# Aim of the exercise
Look through the records below for the word "white". Report how many lines have it, and only that number.

# Object change descriptions
::::::

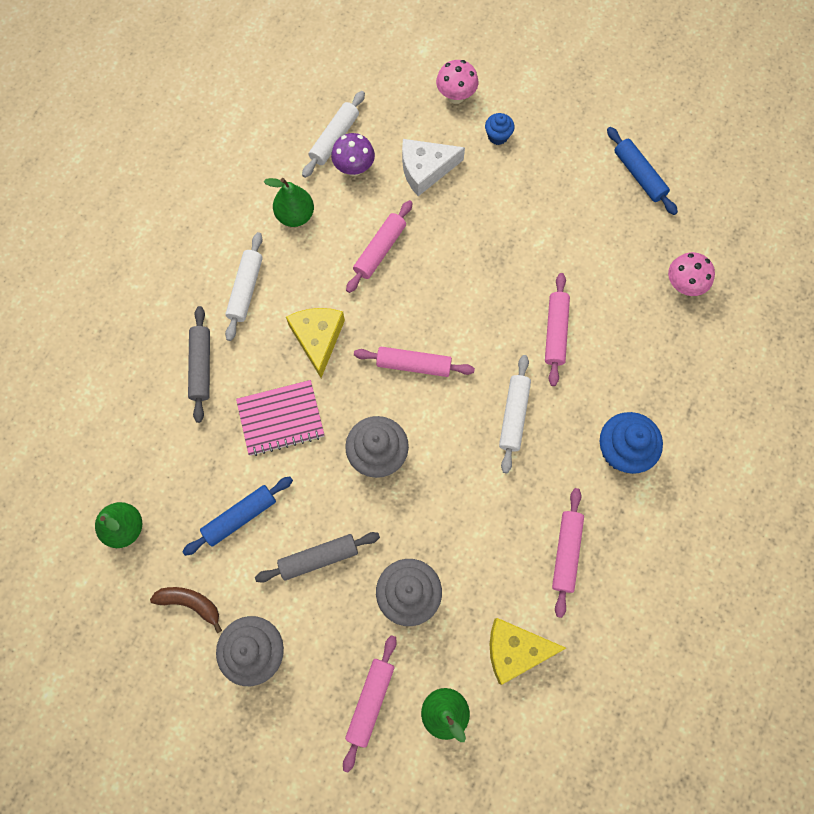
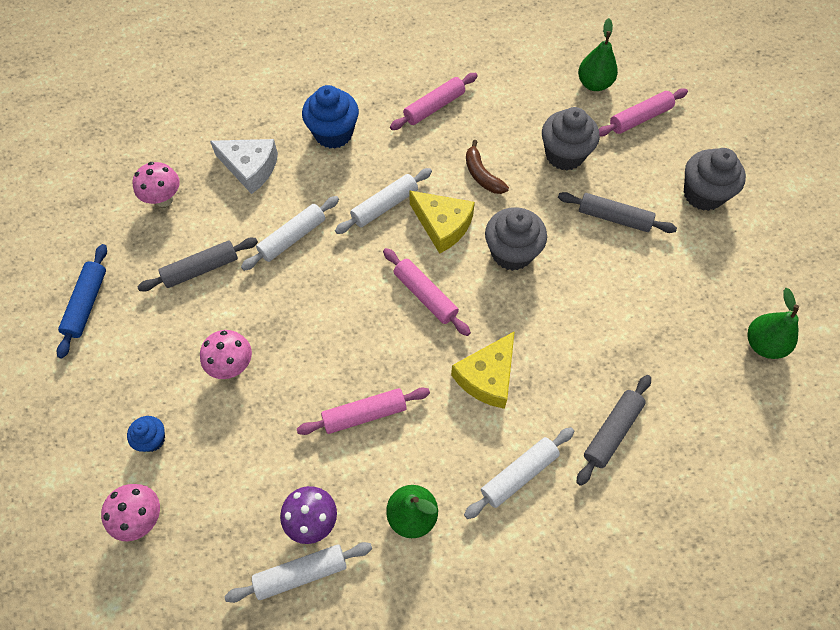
camera: 140 degrees left, 10 degrees down
(190, 603) = (737, 255): brown banana -> brown banana (482, 175)
(240, 517) = (657, 286): blue rolling pin -> none
(281, 419) = (571, 334): pink notebook -> none
(425, 169) = (249, 461): white cheese -> white cheese (250, 168)
(498, 213) = (232, 365): none -> pink mushroom
(515, 650) = (519, 83): yellow cheese -> yellow cheese (442, 225)
(555, 332) = (292, 238): pink rolling pin -> white rolling pin
(593, 257) = (201, 269): none -> grey rolling pin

::::::

# Result for this exercise
2